Transcribe each record exactly; skip any picture.

"""

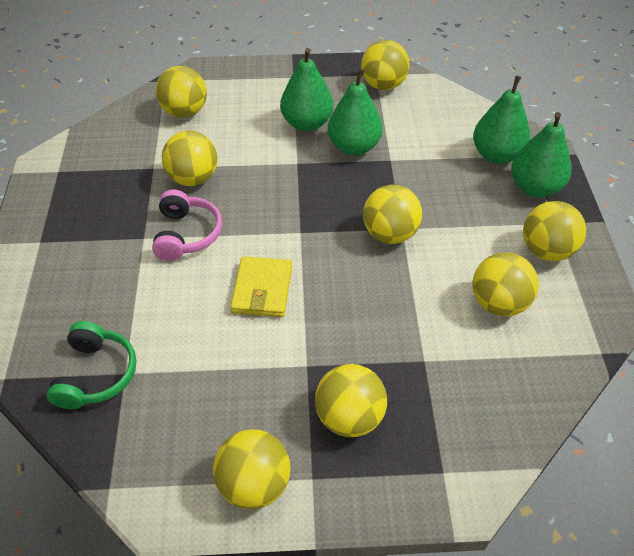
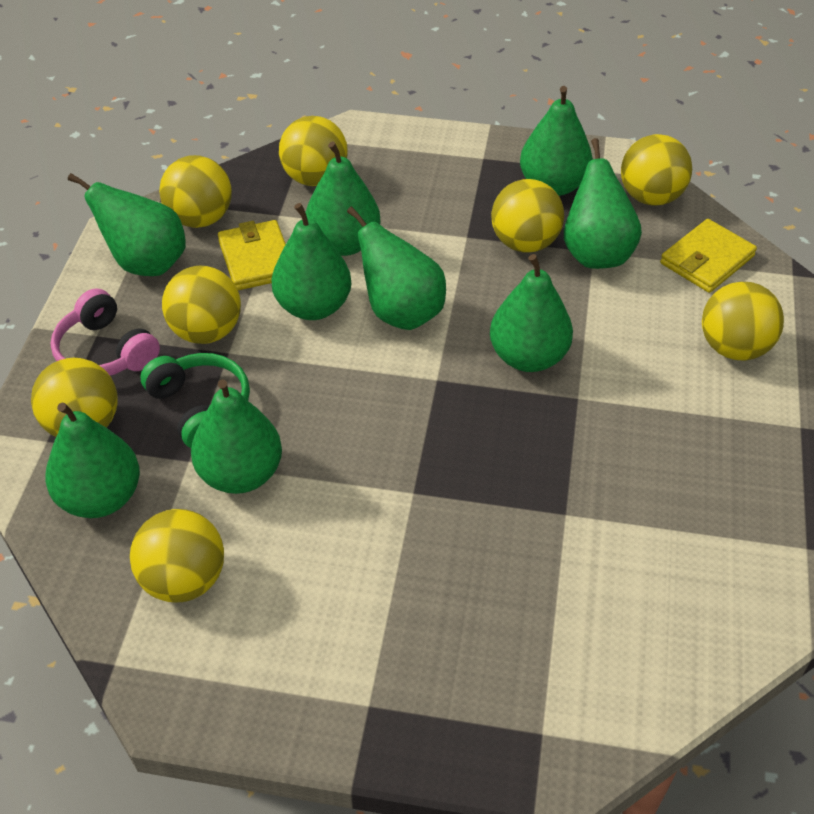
green pear: 4 -> 9
yellow wallet: 1 -> 2

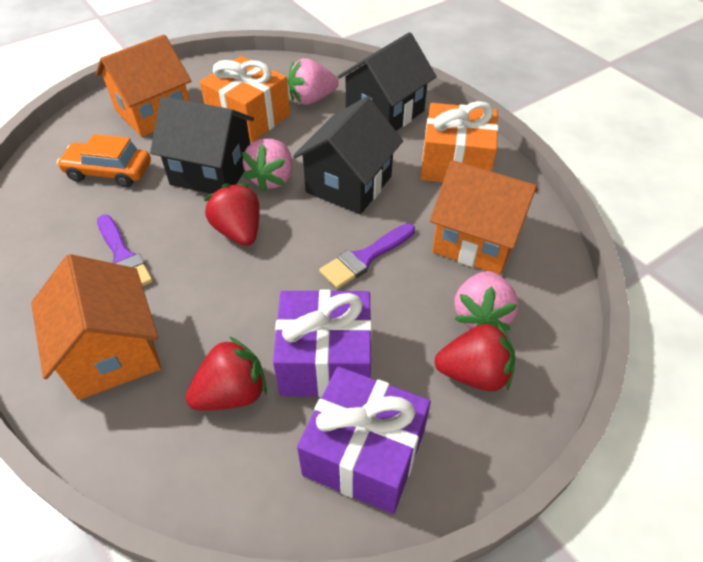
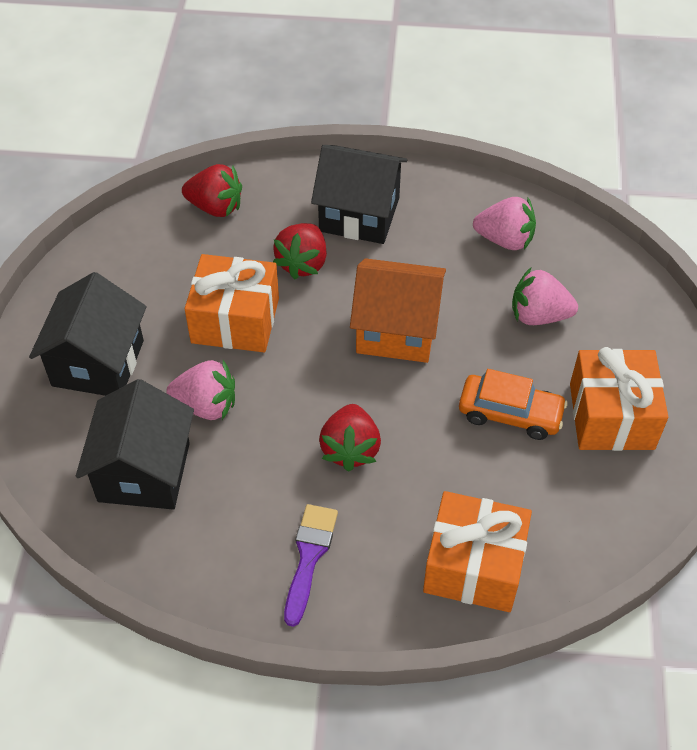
orange gift: 2 -> 3
orange house: 3 -> 1
purple brush: 2 -> 1
purple gift: 2 -> 0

"""

### Answer
green pear: 4 -> 9
yellow wallet: 1 -> 2

orange gift: 2 -> 3
orange house: 3 -> 1
purple brush: 2 -> 1
purple gift: 2 -> 0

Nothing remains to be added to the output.